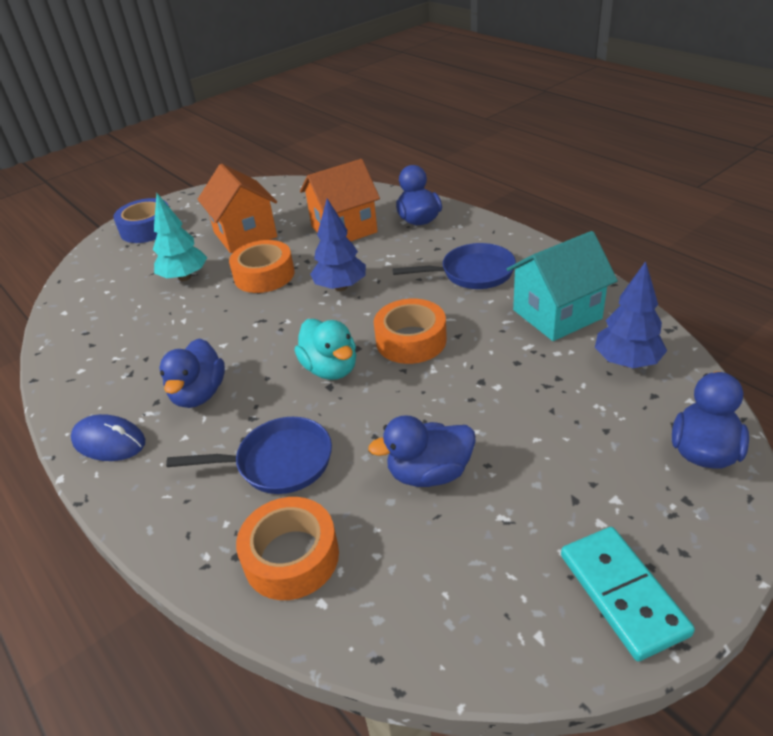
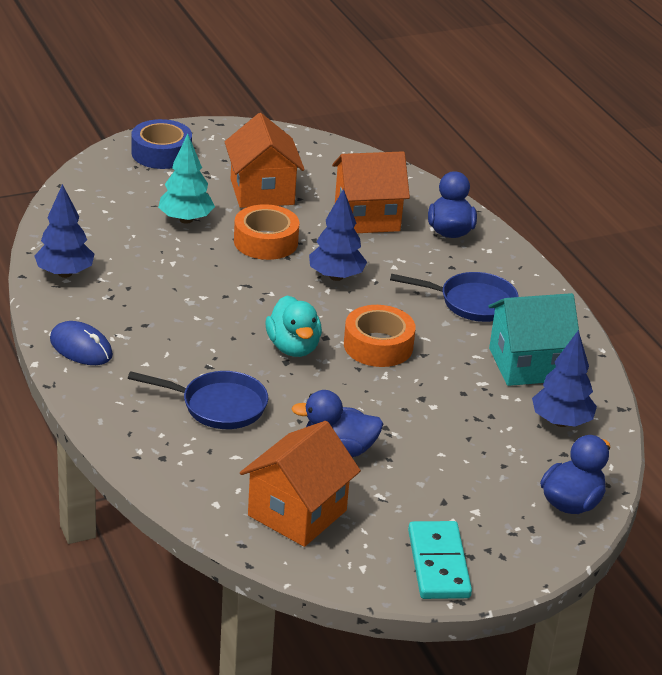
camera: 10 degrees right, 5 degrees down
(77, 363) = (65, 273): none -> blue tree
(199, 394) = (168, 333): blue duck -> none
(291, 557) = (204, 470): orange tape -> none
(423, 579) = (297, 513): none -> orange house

[TASK OBJECTIVE]
Word for word, restate the line with "(199, 394) = (168, 333): blue duck -> none" and all remaining lines of the material, stopping only at the final line.

[RESPONSE BELOW]
(199, 394) = (168, 333): blue duck -> none
(291, 557) = (204, 470): orange tape -> none
(423, 579) = (297, 513): none -> orange house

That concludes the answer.